(EXTRACTED RECORDS):
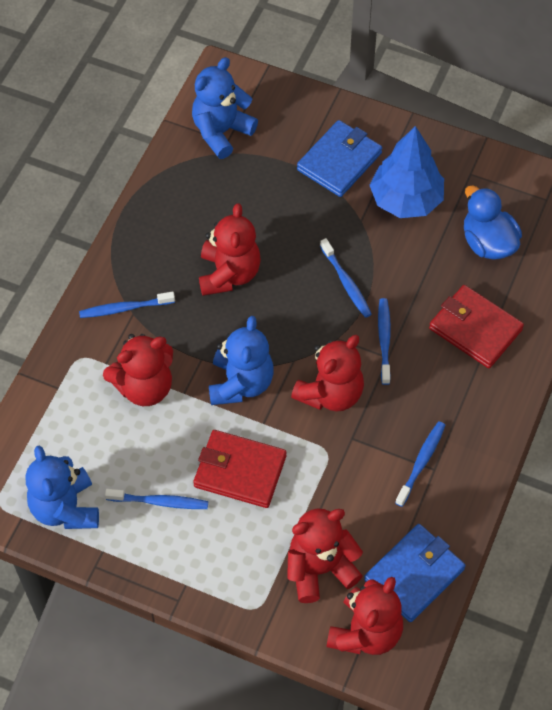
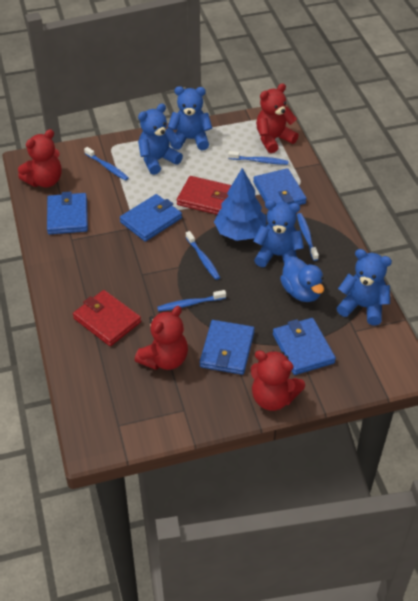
blue teddy bear: [26,445,99,529] [192,57,258,159] [209,316,274,405] = 3 -> [138,104,183,175] [168,86,212,150] [253,200,304,267] [337,249,392,326] = 4
blue wallet: [297,120,382,197] [364,524,465,622] = 2 -> [47,192,88,234] [120,194,182,242] [200,320,255,375] [253,168,307,205] [273,318,336,375] = 5
red teddy bear: [103,334,173,406] [199,203,261,296] [287,508,363,603] [291,335,364,412] [327,577,403,655] = 5 -> [18,129,62,188] [135,306,188,370] [251,350,305,411] [256,83,299,153] = 4

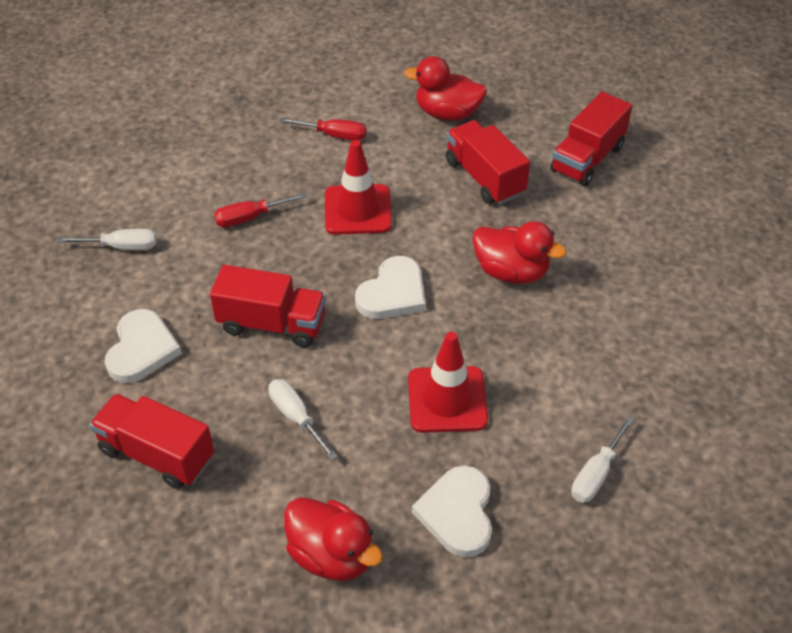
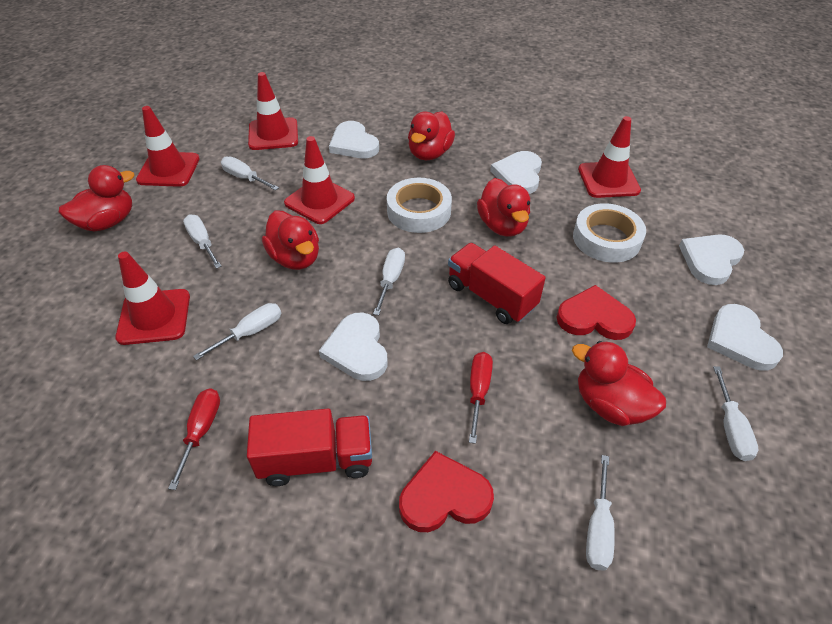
red duck: [284,498,383,581] [404,56,487,121] [473,221,566,284] = 3 -> [59,165,134,231] [262,211,319,270] [408,111,455,160] [477,178,530,237] [572,341,666,426] = 5
red heart: none = 0 -> [399,451,494,532] [556,285,636,340] = 2
red traffic cone: [325,140,392,235] [408,332,488,433] = 2 -> [115,251,190,345] [136,106,200,187] [248,72,298,150] [284,136,355,224] [578,116,641,198] = 5
red truck: [90,394,214,489] [210,265,326,347] [446,120,530,205] [550,92,632,186] = 4 -> [247,409,372,486] [448,243,546,324] = 2
white heart: [105,309,182,383] [355,256,426,319] [412,465,492,558] = 3 -> [319,312,387,381] [329,121,379,158] [490,151,542,194] [679,234,744,285] [707,304,783,371] = 5
white screwdriver: [58,229,157,250] [268,379,338,460] [571,416,635,503] = 3 -> [183,214,222,269] [193,303,281,360] [221,157,279,190] [373,248,405,315] [586,455,615,571] [713,366,758,461] = 6
white tape: none = 0 -> [387,178,452,233] [573,203,646,263] = 2

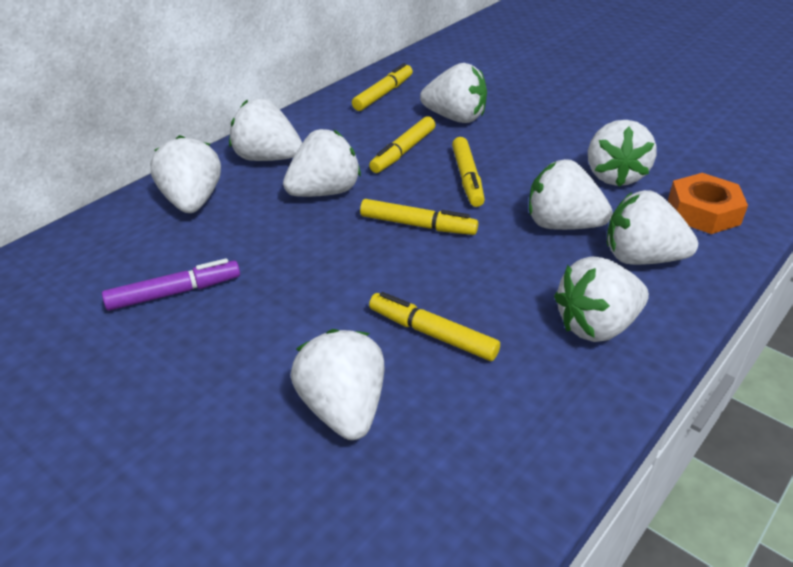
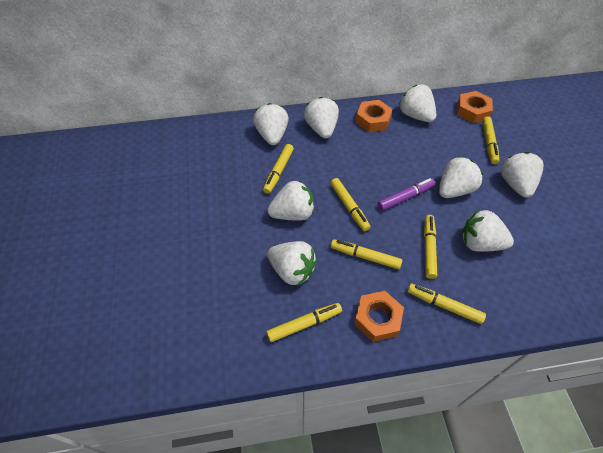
orange nut: [668,173,748,234] = 1 -> [354,291,404,342] [356,100,392,132] [457,91,493,123] = 3
white strawberry: [150,135,221,213] [229,98,302,161] [283,129,361,197] [291,329,384,440] [420,63,487,123] [529,159,613,230] [554,256,649,342] [588,120,657,187] [607,190,698,265] = 9 -> [253,103,289,145] [267,180,314,221] [267,241,317,285] [304,97,339,139] [399,84,436,122] [439,156,483,198] [462,210,514,252] [501,152,543,198] = 8
yellow marker: [352,63,413,111] [360,199,478,235] [369,116,436,173] [369,292,500,361] [452,137,485,207] = 5 -> [263,144,294,194] [266,303,342,342] [330,178,370,231] [331,239,402,269] [408,284,486,324] [424,215,437,279] [482,116,499,164] = 7

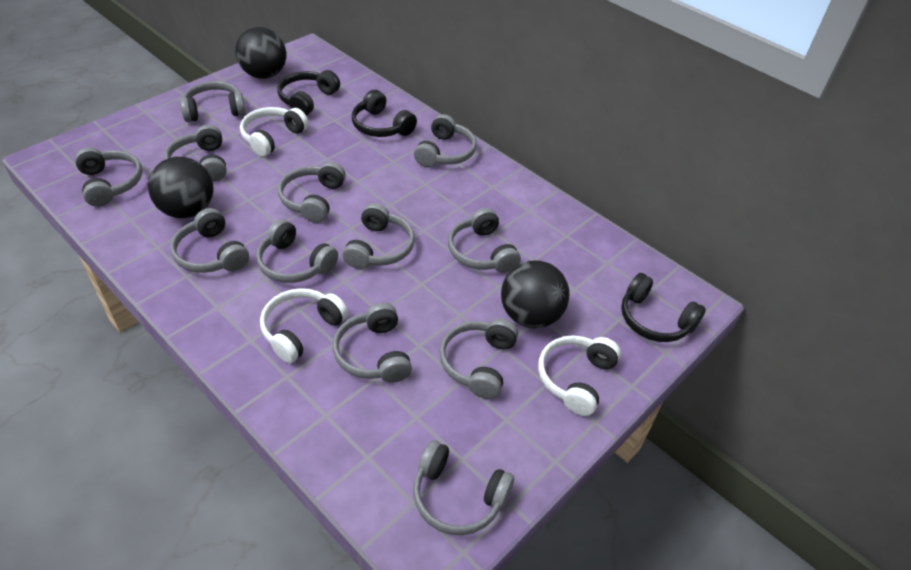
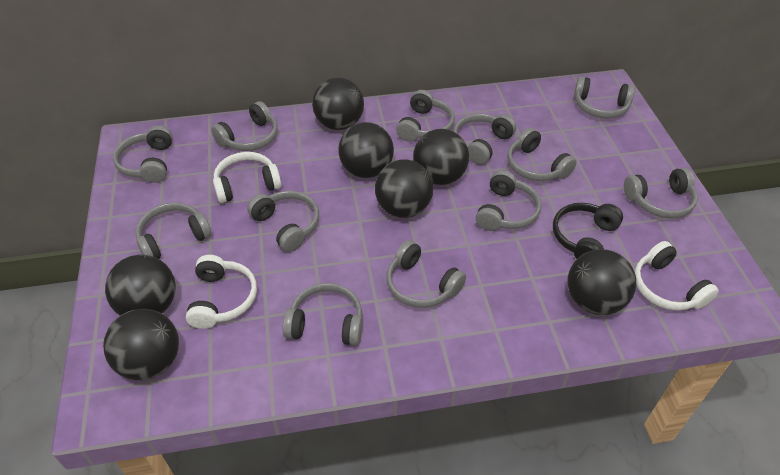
black ball: [148,157,214,218] [236,27,286,79] [501,261,570,328] = 3 -> [103,308,179,380] [105,255,176,316] [312,77,364,130] [339,122,394,178] [375,159,433,218] [413,129,469,185] [567,249,636,315] = 7
black headphones: [278,70,340,116] [352,90,417,137] [621,273,706,342] = 3 -> [553,203,623,259] = 1

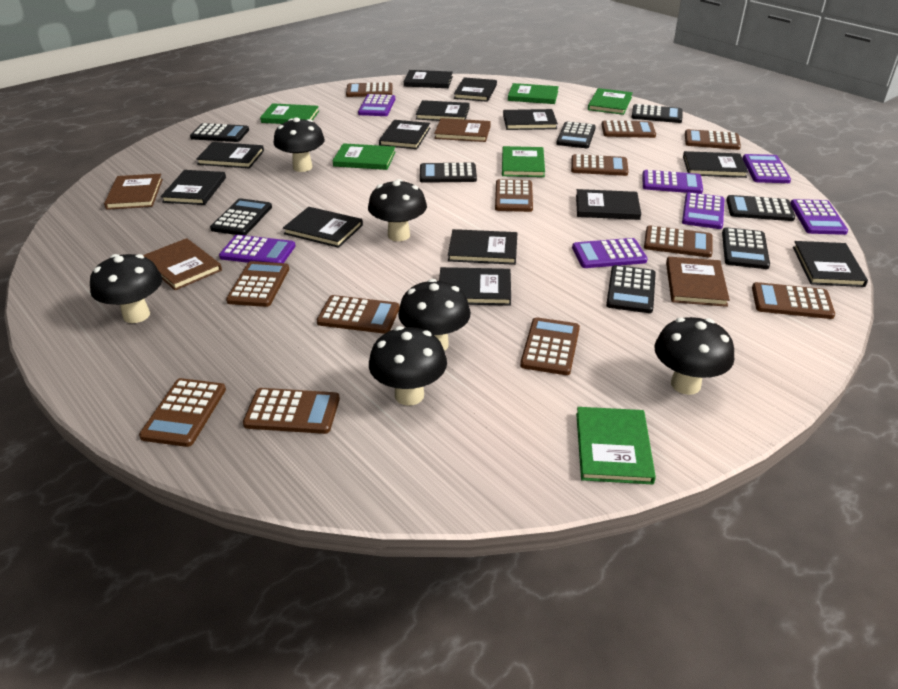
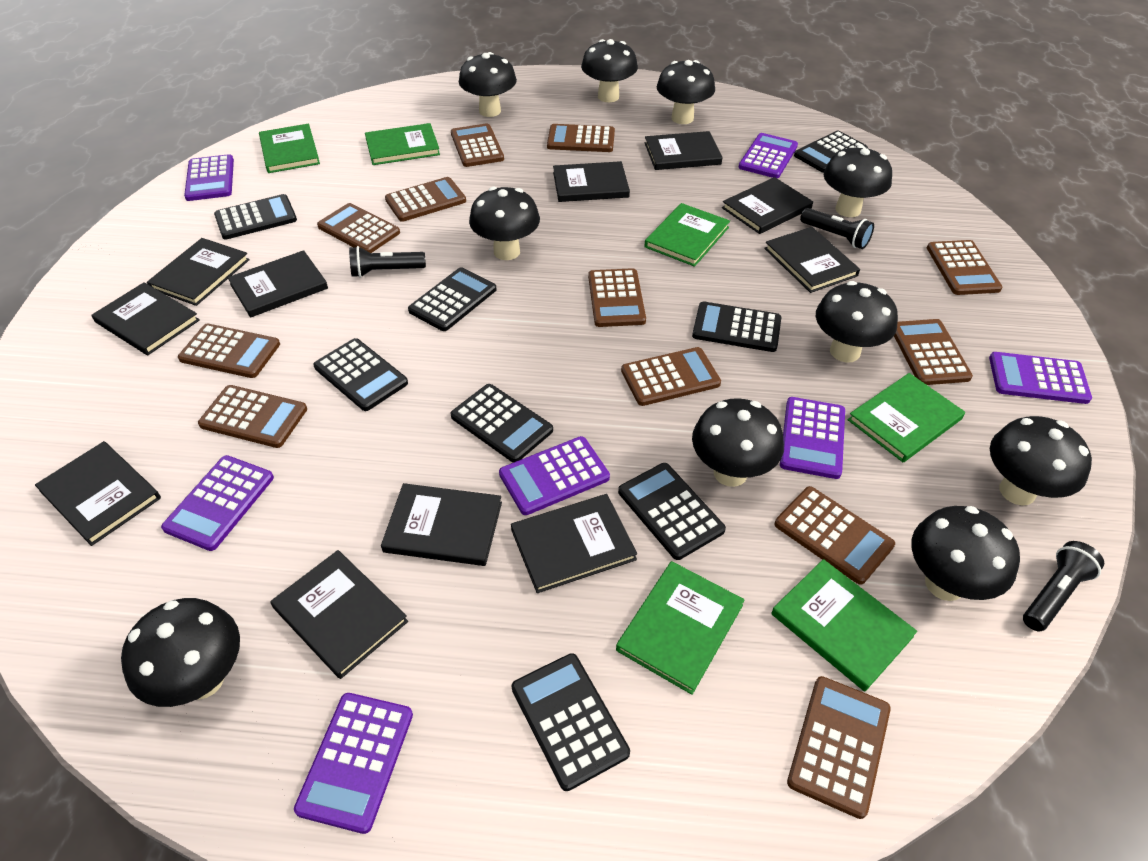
black book: [161,170,226,205] [196,142,264,168] [283,207,363,248] [379,120,430,149] [404,70,453,88] [416,100,470,121] [439,267,511,306] [448,229,518,265] [454,77,497,102] [503,109,558,130] [576,189,641,220] [683,151,748,178] [793,241,868,287] = 13 -> [35,441,161,546] [92,282,200,355] [147,238,250,306] [228,250,328,318] [270,550,408,679] [381,483,502,566] [511,494,637,593] [553,161,630,202] [645,131,723,170] [722,177,813,234] [764,227,860,293] = 11
black flashlight: none = 0 -> [349,246,426,278] [800,208,874,249] [1023,541,1104,631] = 3
black mushroom: [90,254,162,323] [273,117,325,172] [368,179,427,241] [369,326,447,406] [398,279,471,351] [654,317,734,395] = 6 -> [121,598,240,707] [459,52,517,117] [469,187,540,260] [581,39,638,102] [657,60,715,124] [692,398,784,487] [816,281,898,363] [824,145,892,217] [911,506,1020,601] [990,416,1092,506] = 10
brown book: [104,174,163,210] [143,238,222,290] [434,118,491,142] [666,257,730,307] = 4 -> none = 0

(WORK TO COMPLETE):
All entries need repeating exactly, but without the pictures.

(SOLUTION):
blue teddy bear: [26,445,99,529] [192,57,258,159] [209,316,274,405] = 3 -> [138,104,183,175] [168,86,212,150] [253,200,304,267] [337,249,392,326] = 4
blue wallet: [297,120,382,197] [364,524,465,622] = 2 -> [47,192,88,234] [120,194,182,242] [200,320,255,375] [253,168,307,205] [273,318,336,375] = 5
red teddy bear: [103,334,173,406] [199,203,261,296] [287,508,363,603] [291,335,364,412] [327,577,403,655] = 5 -> [18,129,62,188] [135,306,188,370] [251,350,305,411] [256,83,299,153] = 4

red duck: [284,498,383,581] [404,56,487,121] [473,221,566,284] = 3 -> [59,165,134,231] [262,211,319,270] [408,111,455,160] [477,178,530,237] [572,341,666,426] = 5
red heart: none = 0 -> [399,451,494,532] [556,285,636,340] = 2
red traffic cone: [325,140,392,235] [408,332,488,433] = 2 -> [115,251,190,345] [136,106,200,187] [248,72,298,150] [284,136,355,224] [578,116,641,198] = 5
red truck: [90,394,214,489] [210,265,326,347] [446,120,530,205] [550,92,632,186] = 4 -> [247,409,372,486] [448,243,546,324] = 2
white heart: [105,309,182,383] [355,256,426,319] [412,465,492,558] = 3 -> [319,312,387,381] [329,121,379,158] [490,151,542,194] [679,234,744,285] [707,304,783,371] = 5
white screwdriver: [58,229,157,250] [268,379,338,460] [571,416,635,503] = 3 -> [183,214,222,269] [193,303,281,360] [221,157,279,190] [373,248,405,315] [586,455,615,571] [713,366,758,461] = 6
white tape: none = 0 -> [387,178,452,233] [573,203,646,263] = 2

orange nut: [668,173,748,234] = 1 -> [354,291,404,342] [356,100,392,132] [457,91,493,123] = 3
white strawberry: [150,135,221,213] [229,98,302,161] [283,129,361,197] [291,329,384,440] [420,63,487,123] [529,159,613,230] [554,256,649,342] [588,120,657,187] [607,190,698,265] = 9 -> [253,103,289,145] [267,180,314,221] [267,241,317,285] [304,97,339,139] [399,84,436,122] [439,156,483,198] [462,210,514,252] [501,152,543,198] = 8
yellow marker: [352,63,413,111] [360,199,478,235] [369,116,436,173] [369,292,500,361] [452,137,485,207] = 5 -> [263,144,294,194] [266,303,342,342] [330,178,370,231] [331,239,402,269] [408,284,486,324] [424,215,437,279] [482,116,499,164] = 7

black ball: [148,157,214,218] [236,27,286,79] [501,261,570,328] = 3 -> [103,308,179,380] [105,255,176,316] [312,77,364,130] [339,122,394,178] [375,159,433,218] [413,129,469,185] [567,249,636,315] = 7
black headphones: [278,70,340,116] [352,90,417,137] [621,273,706,342] = 3 -> [553,203,623,259] = 1

black book: [161,170,226,205] [196,142,264,168] [283,207,363,248] [379,120,430,149] [404,70,453,88] [416,100,470,121] [439,267,511,306] [448,229,518,265] [454,77,497,102] [503,109,558,130] [576,189,641,220] [683,151,748,178] [793,241,868,287] = 13 -> [35,441,161,546] [92,282,200,355] [147,238,250,306] [228,250,328,318] [270,550,408,679] [381,483,502,566] [511,494,637,593] [553,161,630,202] [645,131,723,170] [722,177,813,234] [764,227,860,293] = 11
black flashlight: none = 0 -> [349,246,426,278] [800,208,874,249] [1023,541,1104,631] = 3
black mushroom: [90,254,162,323] [273,117,325,172] [368,179,427,241] [369,326,447,406] [398,279,471,351] [654,317,734,395] = 6 -> [121,598,240,707] [459,52,517,117] [469,187,540,260] [581,39,638,102] [657,60,715,124] [692,398,784,487] [816,281,898,363] [824,145,892,217] [911,506,1020,601] [990,416,1092,506] = 10
brown book: [104,174,163,210] [143,238,222,290] [434,118,491,142] [666,257,730,307] = 4 -> none = 0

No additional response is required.